Data extracted from a collection
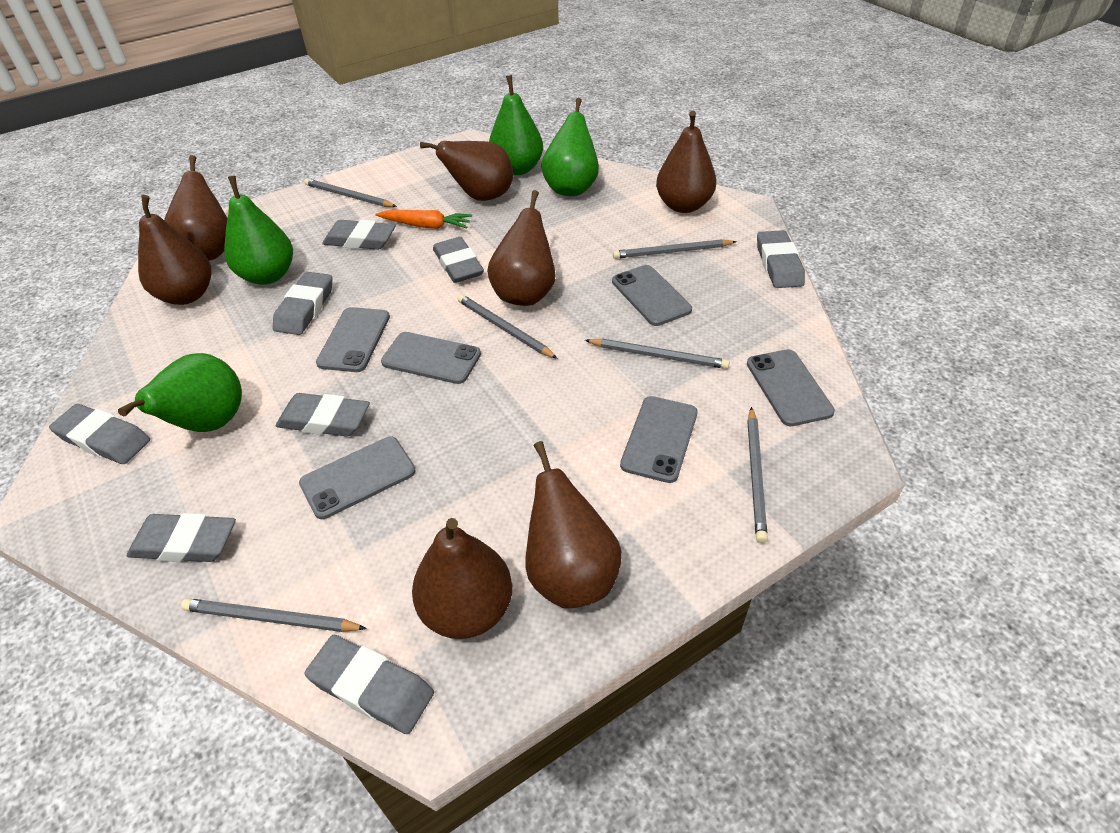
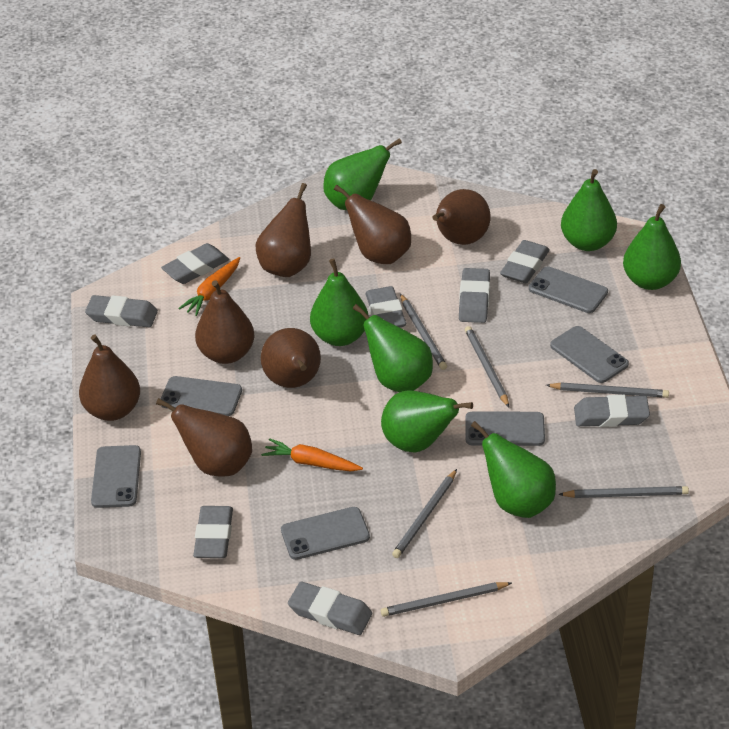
green pear: 4 -> 7
orange carrot: 1 -> 2

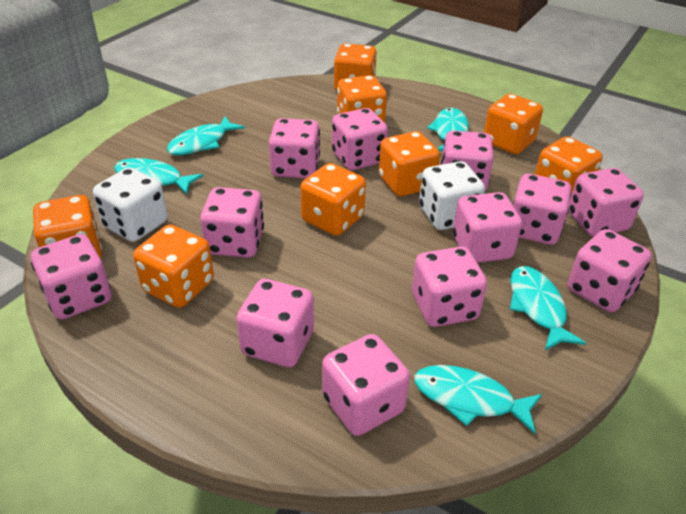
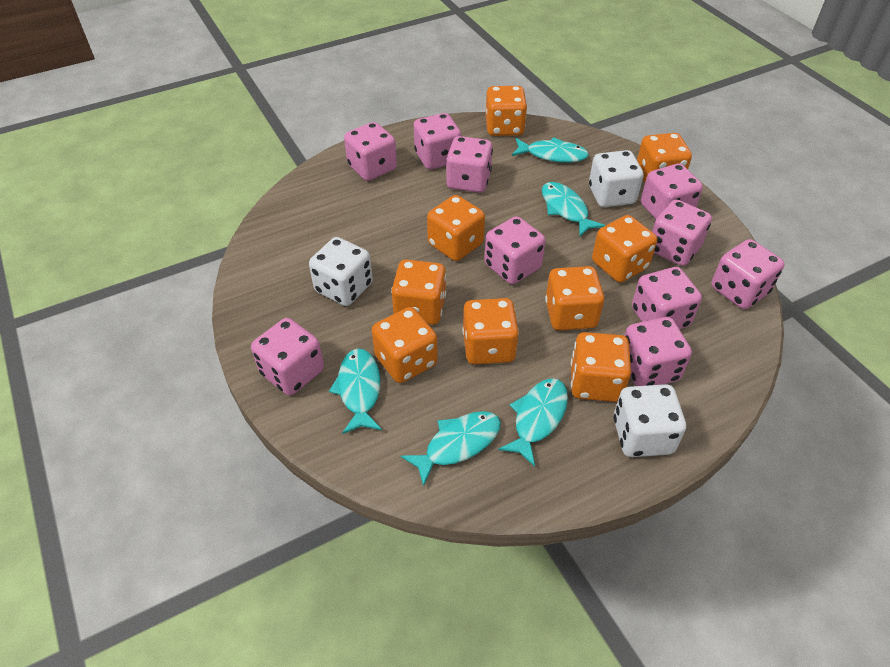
orange dice: 8 -> 9
pink dice: 12 -> 10
white dice: 2 -> 3

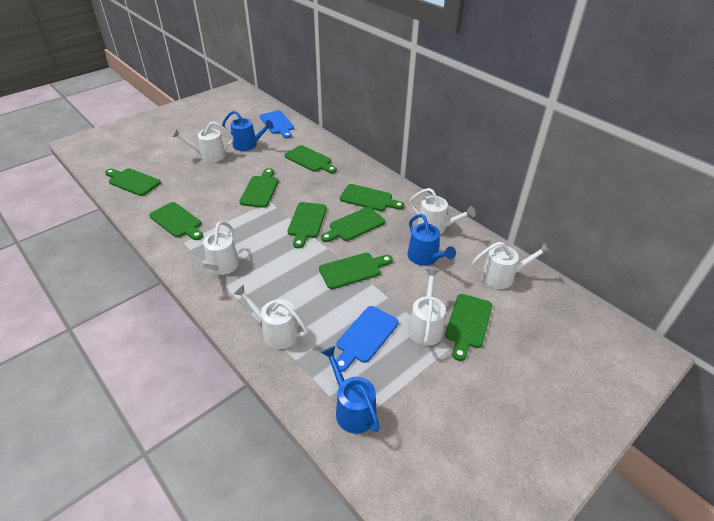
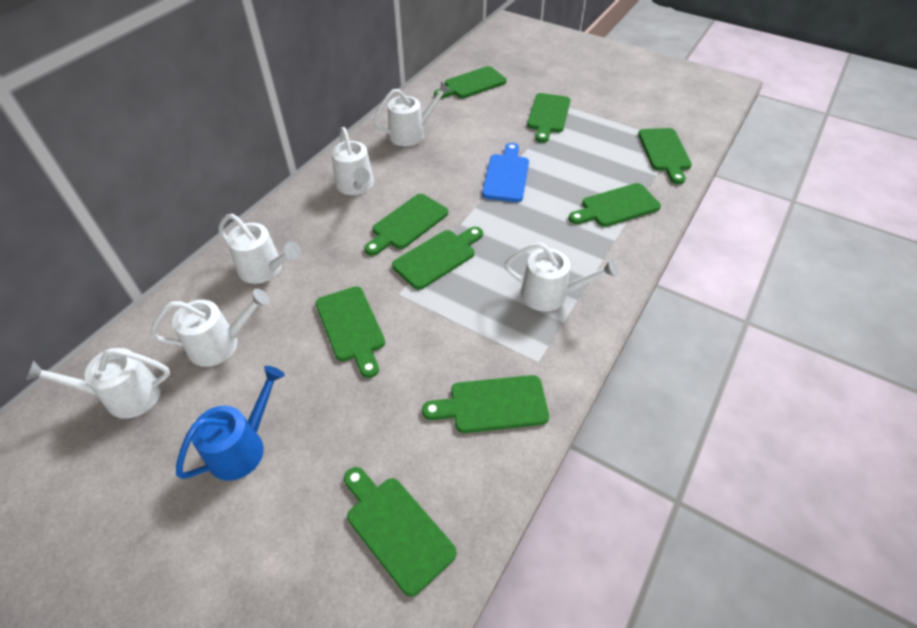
blue cutting board: 2 -> 1
blue watering can: 3 -> 1

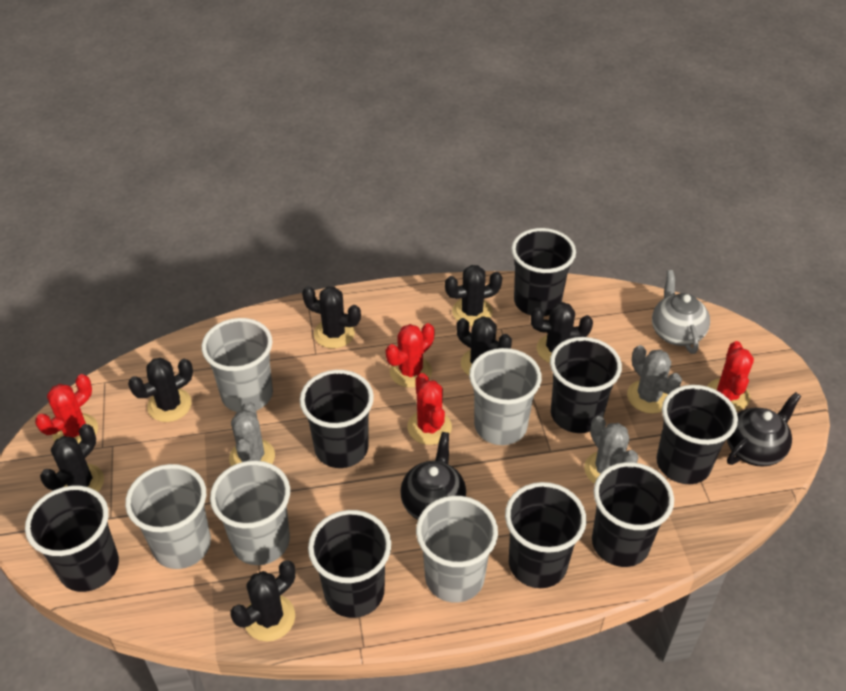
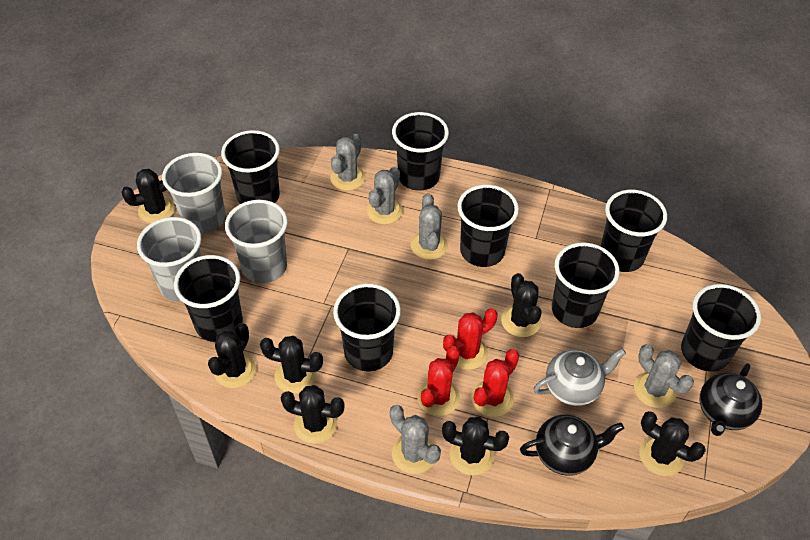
grey cactus: 3 -> 5
grey cup: 5 -> 3
red cactus: 4 -> 3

**Description of the task**. Could you restate each record word for word, keeping the pictures out?

**Expected output**.
green pear: 4 -> 7
orange carrot: 1 -> 2

orange dice: 8 -> 9
pink dice: 12 -> 10
white dice: 2 -> 3

blue cutting board: 2 -> 1
blue watering can: 3 -> 1

grey cactus: 3 -> 5
grey cup: 5 -> 3
red cactus: 4 -> 3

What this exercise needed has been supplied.